Records for processing -
────────

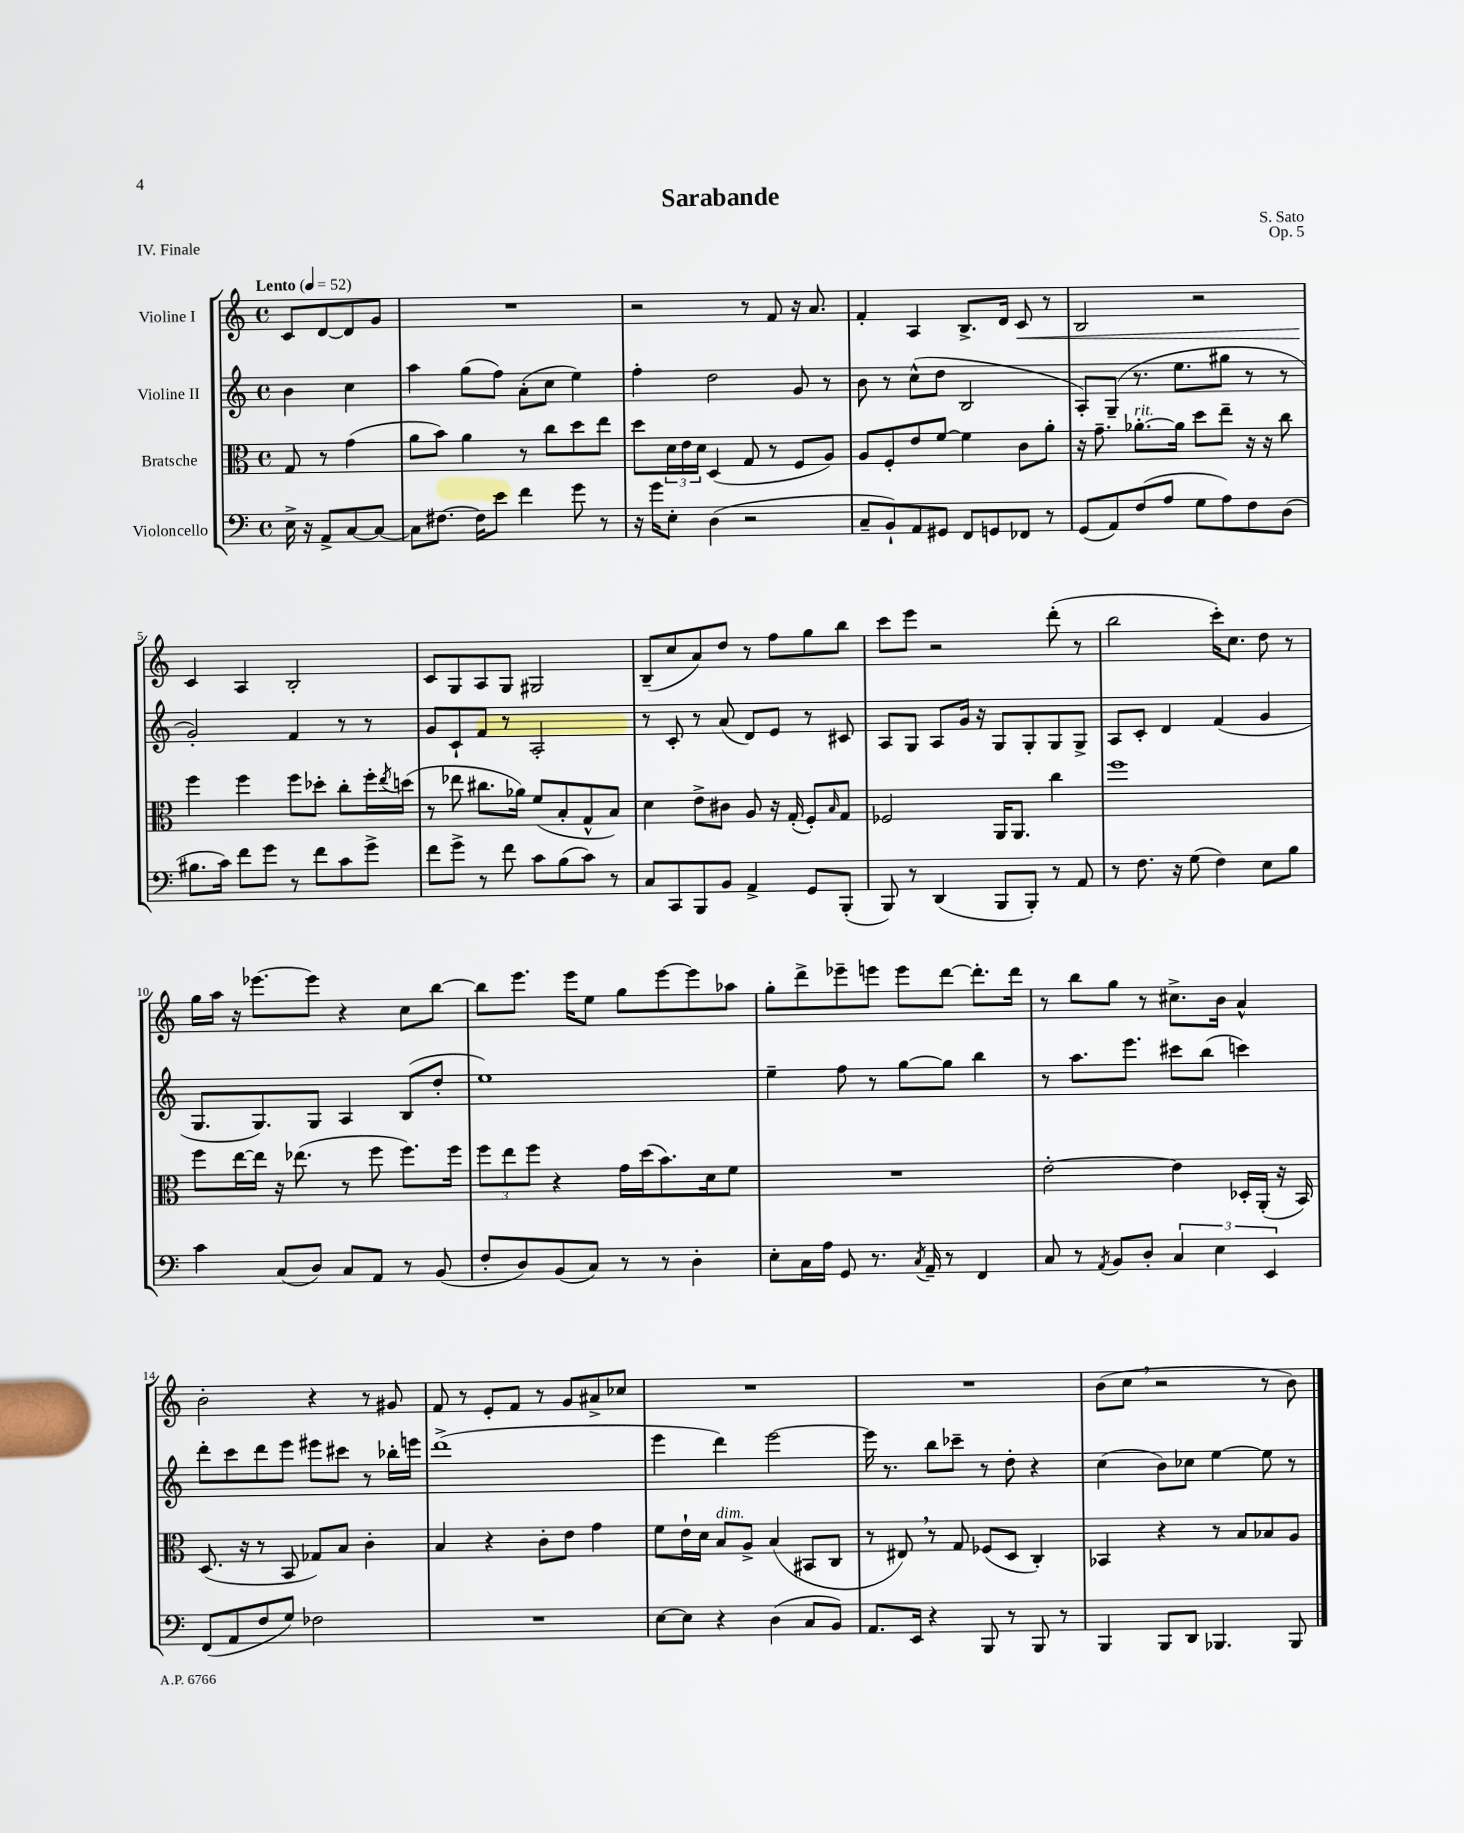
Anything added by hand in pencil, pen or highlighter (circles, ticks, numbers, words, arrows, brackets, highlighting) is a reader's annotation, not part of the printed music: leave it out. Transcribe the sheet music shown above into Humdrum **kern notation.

**kern	**kern	**kern	**kern
*staff4	*staff3	*staff2	*staff1
*clefF4	*clefC3	*clefG2	*clefG2
*k[]	*k[]	*k[]	*k[]
*M4/4	*M4/4	*M4/4	*M4/4
*met(c)	*met(c)	*met(c)	*met(c)
*MM52	*MM52	*MM52	*MM52
16E^	8G	4b	8c
16r	.	.	.
8AA^	8r	.	[8d
[8C	(4g	4cc	8d]
8C_	.	.	8g
=	=	=	=
8C]	8a	4aa	1r
[8.F#	8b)	.	.
.	4a	(8gg	.
16F#]	.	.	.
8e	.	8ff)	.
4f	8r	(8a'	.
.	8cc	8cc	.
8g	8dd	4ee)	.
8r	8ee	.	.
=	=	=	=
16r	8dd	4ff'	2r
16g	.	.	.
8E'	24d	.	.
.	24e	.	.
.	24d	.	.
(4D	(4D	2dd	.
2r	8G	.	8r
.	8r	.	8f
.	8F	8g	16r
.	.	.	8.a
.	8A)	8r	.
=	=	=	=
8C~	8A	8b	4f'
8BB`)	8F'	8r	.
8AA	8e	(8cc^^	4A
8GG#	[8f	8dd	.
8FF	4f]	2B	8.B^
8GG	.	.	.
.	.	.	16d
8FF-	8c	.	8c
8r	8a'	.	8r
=	=	=	=
(8GG	16r	8A')	2B
.	8.g~	.	.
8AA)	.	(8G~	.
(8F	[8.a-'	8.r	.
8A	.	.	.
.	16a-]	8.ee	.
8G	8dd	.	2r
8A)	8ee~	8gg#	.
8F	16r	8r	.
.	16r	.	.
(8D	8cc	8r	.
=	=	=	=
8.B#	4ff	2g')	4c
16c)	.	.	.
8f	4ff	.	4A
8g	.	.	.
8r	8ff	4f	2B'
8f	8dd-'	.	.
8c	8cc'	8r	.
8g^	16ff'	8r	.
.	8qee	.	.
.	(16dd	.	.
=	=	=	=
8f	8r	8g	8c
8g^	8ee-	8c`	8G
8r	8.cc#	8f	8A
8f	.	8r	8G
.	16a-)	.	.
8c	(8f	2A'	2G#
(8B	8B'	.	.
8c)	8G^^	.	.
8r	8B)	.	.
=	=	=	=
8C	4d	8r	(8B~
8CC	.	8c'	8cc
8BBB	8e^	8r	8a)
8BB	8c#	(8a	8dd
4AA^	8A	8d)	8r
.	16r	8e	8ff
.	(16G'	.	.
8GG	8F')	8r	8gg
.	16qqB	.	.
(8BBB'	8G	8c#	8bb
=	=	=	=
8BBB)	2F-	8A	8ccc
8r	.	8G	8eee
(4DD	.	8A	2r
.	.	16g	.
.	.	16r	.
8BBB	16AA	8G	.
.	8.AA	.	.
8BBB')	.	8G'	.
8r	4cc	8G	(8ddd'
8AA	.	8G^	8r
=	=	=	=
8r	1ff	8A	2bb
8.F	.	8c'	.
.	.	4d	.
16r	.	.	.
(8G	.	.	.
4F)	.	(4f	16ccc')
.	.	.	8.cc
8E	.	4g	8dd
8B	.	.	8r
=	=	=	=
4c	8ff	8.G	16gg
.	.	.	16aa
.	[16ee	.	16r
.	16ee]	8.G)	[8.eee-
(8C	16r	.	.
.	(8.ee-	.	.
8D)	.	8G	8eee-]
8C	8r	4A	4r
8AA	8ff	.	.
8r	8.ff)	(8B	8cc
(8BB	.	8dd'	[8bb
.	16ff	.	.
=	=	=	=
8F'	12ff	1ee)	8bb]
.	12ee	.	.
8D)	.	.	8.eee
.	12ff	.	.
(8BB	4r	.	.
.	.	.	16eee
8C)	.	.	8ee
8r	16g	.	8gg
.	(16dd	.	.
8r	8.b)	.	[8eee
4D'	.	.	8eee]
.	16d	.	.
.	8f	.	8aa-
=	=	=	=
8E'	1r	4ee~	8gg'
16C	.	.	8ddd^
16A	.	.	.
8GG	.	8ff	8eee-~
8.r	.	8r	8eee
.	.	[8gg	8eee
8qC	.	.	.
16AA~	.	.	.
8r	.	8gg]	[8ddd
4FF	.	4bb	8.ddd']
.	.	.	16ddd
=	=	=	=
8C	[2e'	8r	8r
8r	.	8.aa	8bb
8qAA	.	.	.
8BB	.	.	8gg
.	.	8.eee	.
8D'	.	.	8r
6C	4e]	8ccc#	8.cc#^
.	.	(8bb	.
6E	.	.	.
.	.	.	16b
.	16D-'	4ccc)	4a^^
.	(16AA'	.	.
6EE	.	.	.
.	16r	.	.
.	16BB)	.	.
=	=	=	=
(8FF	(8.D	8ddd'	2b'
8AA	.	8ccc	.
.	16r	.	.
8F	8r	8ddd	.
8G)	8BB	8eee	.
2F-	8G-)	8eee#	4r
.	8B	8ccc#	.
.	4c'	8r	8r
.	.	16bb-'	8g#
.	.	16eee	.
=	=	=	=
1r	4B	(1ddd^	8f
.	.	.	8r
.	4r	.	8e'
.	.	.	8f
.	8c'	.	8r
.	8e	.	8g
.	4g	.	8a#^
.	.	.	8cc-
=	=	=	=
[8E	8f	4eee	1r
8E]	16e`	.	.
.	16d	.	.
4r	8B	4ddd)	.
.	8A^	.	.
(4D	(4B	[2eee	.
8C	8BB#	.	.
8BB)	8C	.	.
=	=	=	=
8.AA	8r	16eee]	1r
.	.	8.r	.
.	8E#)	.	.
16EE	.	.	.
4r	8r	8bb	.
.	8G	8ccc-~	.
8BBB	(8F-	8r	.
8r	8D	8dd'	.
8BBB	4C')	4r	.
8r	.	.	.
=	=	=	=
4BBB	4BB-	(4cc	(8b
.	.	.	8cc
8BBB	4r	8b)	2r
8DD	.	8cc-	.
4.BBB-	8r	[4ee	.
.	8B	.	.
.	8B-	8ee]	8r
8BBB-	8A	8r	8b)
==	==	==	==
*-	*-	*-	*-
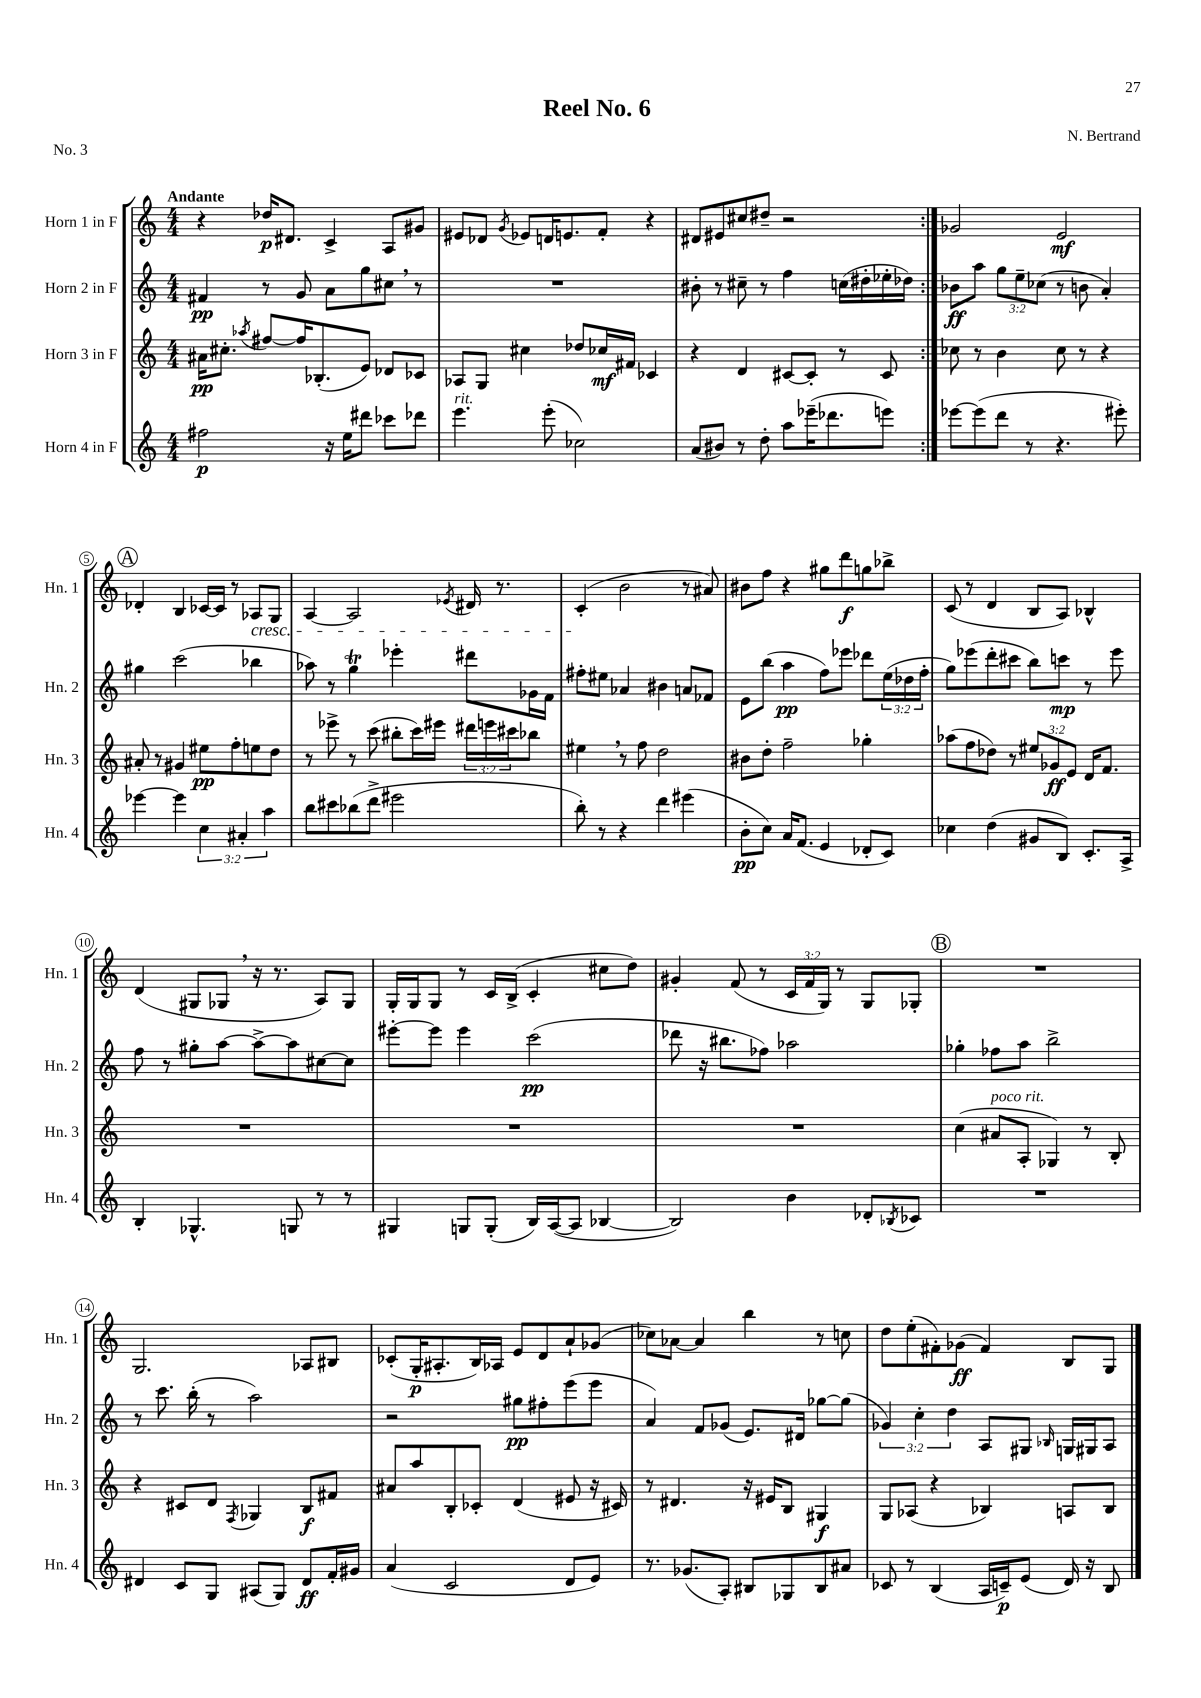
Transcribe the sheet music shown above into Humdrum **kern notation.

**kern	**kern	**kern	**kern
*staff4	*staff3	*staff2	*staff1
*clefG2	*clefG2	*clefG2	*clefG2
*k[]	*k[]	*k[]	*k[]
*M4/4	*M4/4	*M4/4	*M4/4
2ff#\	16a#\LK	4f#/	4r
.	8.cc#'\J	.	.
.	8qaa-/	.	.
.	[8ff#/L	8r	16dd-/LK
.	.	.	8.d#/J
.	16ff#/]K	8g/	.
.	(8.B-'/	.	.
16r	.	8a\L	4c^/
16ee\LK	.	.	.
8ddd#\J	8e/J)	8gg\	.
8ccc-\L	8d-/L	8cc#\J	8A/L
8ddd-\J	8c-/J	8r	8g#/J
=	=	=	=
4.eee\	8A-/L	1r	8e#/L
.	8G/J	.	8d-/J
.	.	.	8qg/
.	4cc#\	.	8e-/L
(8eee'\	.	.	16d/K
.	.	.	8.e/
2cc-\)	8dd-/L	.	.
.	16cc-/L	.	8f'/J
.	16f#/JJ	.	.
.	4c-/	.	4r
=	=	=	=
(8a/L	4r	8b#'\	8d#/L
8b#/J)	.	8r	8e#/
8r	4d/	8cc#~\	8cc#/
8dd'\	.	8r	8dd#~/J
8aa\L	[8c#/L	4ff\	2r
(16eee-~\K	8c#'/]J	.	.
8.ddd-\	.	.	.
.	8r	(16cc\LL	.
.	.	16dd#'\	.
8eee\J)	8c#/	16ee-'\	.
.	.	16dd-\JJ)	.
=:|!	=:|!	=:|!	=:|!
[8eee-\L	8cc-\	8b-\L	2g-/
(8eee-\]	8r	8aa\J	.
8ddd\J	4b\	12gg\L	.
.	.	12ee~\	.
8r	.	.	.
.	.	(12cc-\J	.
4.r	8cc-\	8r	2e/
.	8r	8b\	.
.	4r	4a'/)	.
8eee#'\)	.	.	.
=	=	=	=
[4eee-\	8a#'/	4gg#\	4d-'/
.	8r	.	.
4eee-\]	4g#/	(2ccc\	4B/
6cc\	8ee#\L	.	[16c-/LL
.	.	.	16c-/]JJ
.	8ff'\	.	8r
6a#'/	.	.	.
.	8ee\	4bb-\	8A-/L
6aa\	.	.	.
.	8dd\J	.	8G/J
=	=	=	=
8bb\L	8r	8aa-\)	[4A/
8ccc#\	8eee-^\	8r	.
(8bb-\	8r	4gg\	2A/]
8ddd^\J	(8ccc\	.	.
2eee#\	8bb#'\L	4eee-'\	.
.	16ccc\L)	.	.
.	16eee#\JJ	.	.
.	.	.	8qe-/
.	24ddd#\LL	8ddd#\L	16d#/
.	24eee\	.	.
.	.	.	8.r
.	24ccc#\J	.	.
.	8bb-\J	16g-\L	.
.	.	16f\JJ	.
=	=	=	=
8bb'\)	4ee#\	8ff#'\L	(4c'/
8r	.	8ee#\J	.
4r	8r	4a-/	2b\
.	8ff\	.	.
4ddd\	2dd\	4b#\	.
(4eee#\	.	8a/L	8r
.	.	8f-/J	8a#/)
=	=	=	=
8b'\L	8b#\L	8e\L	8b#\L
8cc\J)	8dd'\J	(8bb\J	8ff\J
16a/LK	2ff~\	4aa\	4r
(8.f/J	.	.	.
4e/	.	8ff\L)	8gg#\L
.	.	8eee-\J	8ddd\
8d-'/L	4gg-'\	8ddd-\L	8gg\
8c/J)	.	(24ee\L	8bb-^\J
.	.	24dd-\	.
.	.	24ff'\JJ	.
=	=	=	=
4cc-\	(8aa-\L	8gg\L)	(8c/
.	8ff\	(8eee-\	8r
(4dd\	8dd-\J)	8ddd'\	4d/
.	8r	8ccc#\J	.
8g#/L	12ee#/L	8bb\L)	8B/L
.	12g-/	.	.
8B/J)	.	8ccc\J	8A/J)
.	12e/J	.	.
8.c'/L	16d/LK	8r	4B-^^/
.	8.f/J	.	.
.	.	8eee-\	.
16A^/Jk	.	.	.
=	=	=	=
4B'/	1r	8ff\	(4d/
.	.	8r	.
4.G-^^/	.	8gg#'\L	8G#/L
.	.	[8aa\J	8G-/J
.	.	8aa^\_L	16r
.	.	.	8.r
8G/	.	8aa\]	.
8r	.	[8cc#\	8A/L)
8r	.	8cc#\]J	8G-/J
=	=	=	=
4G#/	1r	[8eee#'\L	16G'/LL
.	.	.	16G/J
.	.	8eee#\]J	8G/J
8G/L	.	4eee#\	8r
(8G'/J	.	.	16c/LL
.	.	.	(16B^/JJ
16B/LL)	.	(2ccc\	4c'/
([16A/J	.	.	.
8A/]J	.	.	.
[4B-/	.	.	8cc#\L
.	.	.	8dd\J)
=	=	=	=
2B-/])	1r	8ddd-\	4g#'/
.	.	16r	.
.	.	8.bb#\L	.
.	.	.	(8f/
.	.	8ff-\J)	8r
4b\	.	2aa-\	24c/LL
.	.	.	24f/
.	.	.	24G/JJ)
.	.	.	8r
8d-'/L	.	.	8G/L
8qB-/	.	.	.
8c-/J	.	.	8G-'/J
=	=	=	=
1r	(4cc\	4gg-'\	1r
.	8a#/L	8ff-\L	.
.	8A'/J	8aa\J	.
.	4G-/)	2bb^\	.
.	8r	.	.
.	8B'/	.	.
=	=	=	=
4d#/	4r	8r	2.G/
.	.	8.ccc\	.
8c/L	8c#/L	.	.
.	.	(16bb'\	.
8G/J	8d/J	8r	.
.	8qF/	.	.
(8A#/L	4G-/	2aa\)	.
8G/J)	.	.	.
8d#/L	8B/L	.	8A-/L
16f'/L	8f#/J	.	8B#/J
16g#/JJ	.	.	.
=	=	=	=
(4a/	8a#/L	2r	(8c-'/L
.	8aa/	.	16G'/K
.	.	.	8.A#'/
2c/	8B'/	.	.
.	8c-'/J	.	16B/L)
.	.	.	16A-/JJ
.	(4d/	8gg#\L	8e/L
.	.	8ff#'\	8d/
8d/L	8e#/	(8eee\	8a`/
8e/J)	16r	8eee\J	(8g-/J
.	16c#/)	.	.
=	=	=	=
8.r	8r	4a/)	8cc-\L)
.	4.d#/	.	[8a-\J
(8.g-/L	.	.	.
.	.	8f/L	4a-/]
8A'/J)	.	(8g-/J	.
8B#/L	16r	8.e/L)	4bb\
.	16e#/LK	.	.
8G-/	8B/J	.	.
.	.	16d#/Jk	.
8B#/	4G#/	[8gg-\L	8r
8a#/J	.	(8gg-\]J	8cc\
=	=	=	=
8c-/	8G/L	6g-/)	8dd\L
8r	(8A-/J	.	(8ee'\
.	.	6cc'\	.
(4B/	4r	.	8f#'\)
.	.	6dd\	.
.	.	.	(8g-\J
16A/LL	4B-/)	8A/L	4f#/)
16c~/J)	.	.	.
(8e/J	.	8G#/J	.
.	.	16qqB-/	.
16d/)	8A/L	16G/LL	8B/L
16r	.	16G#/J	.
8B/	8B-/J	8A/J	8G/J
==	==	==	==
*-	*-	*-	*-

────────

Required work - Extract each line in the rows above that contains the string "kern".

Worked solution -
Anything added by hand in pencil, pen or highlighter (circles, ticks, numbers, words, arrows, brackets, highlighting) is a reader's annotation, not part of the printed music: leave it out. Transcribe the sheet music shown above into Humdrum **kern notation.
**kern	**kern	**kern	**kern
Transcribe the sheet music shown above into Humdrum **kern notation.
**kern	**kern	**kern	**kern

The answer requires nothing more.